• **WHAT IS REQUIRED**
Pictures excluded, copy word for word the lines from the one holding "white teapot: 1 -> 2" through the last line below.

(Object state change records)

***

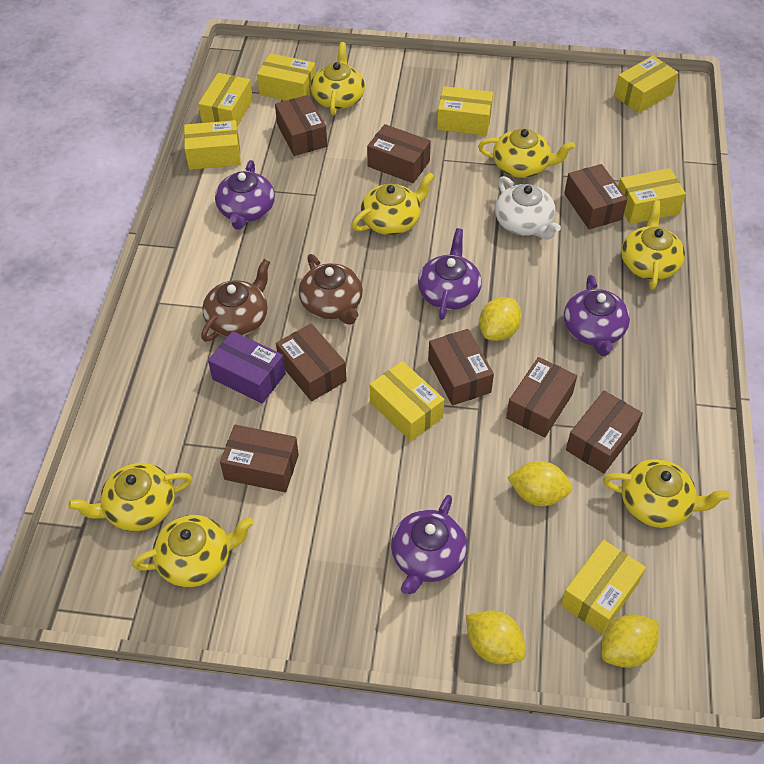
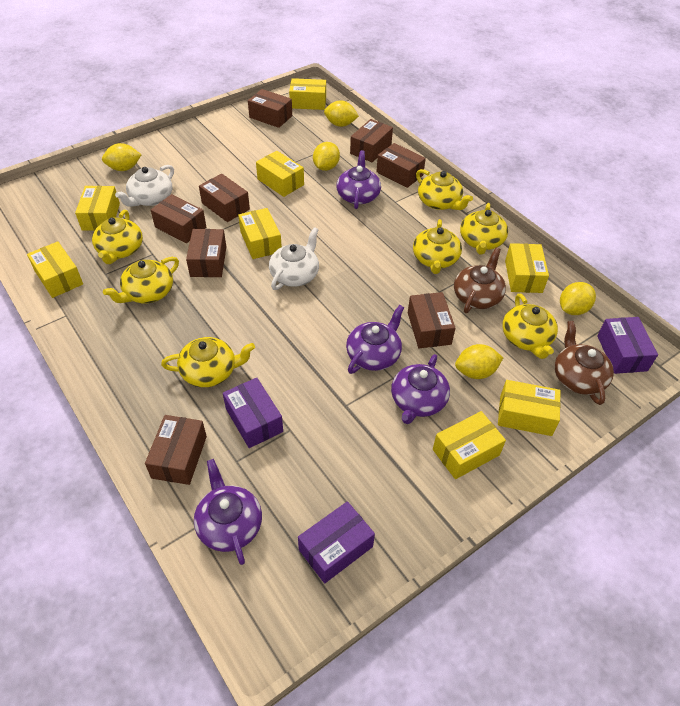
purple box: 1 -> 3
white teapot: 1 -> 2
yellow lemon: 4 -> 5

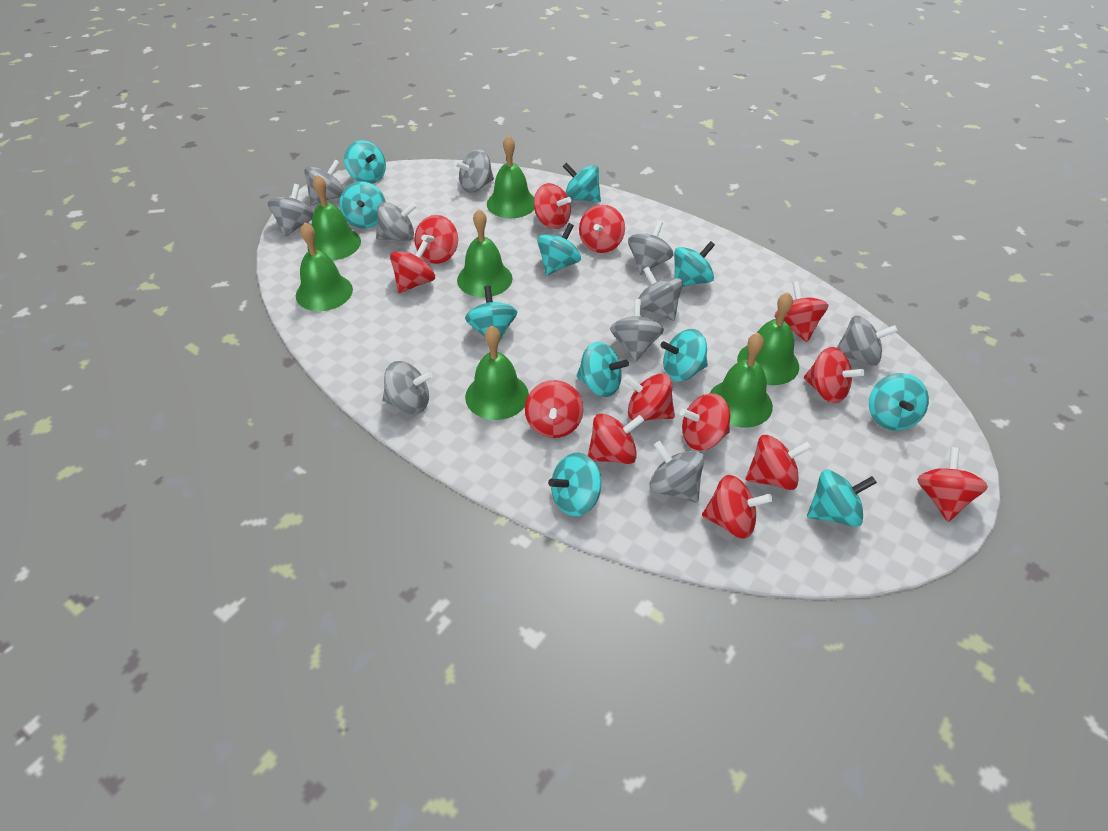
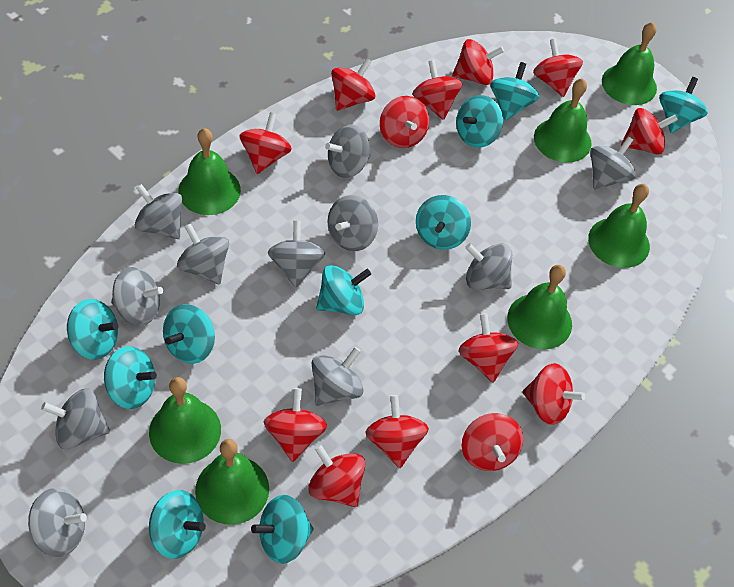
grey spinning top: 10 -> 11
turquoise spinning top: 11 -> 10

***

• **ANSWER SECTION**
white teapot: 1 -> 2
yellow lemon: 4 -> 5

grey spinning top: 10 -> 11
turquoise spinning top: 11 -> 10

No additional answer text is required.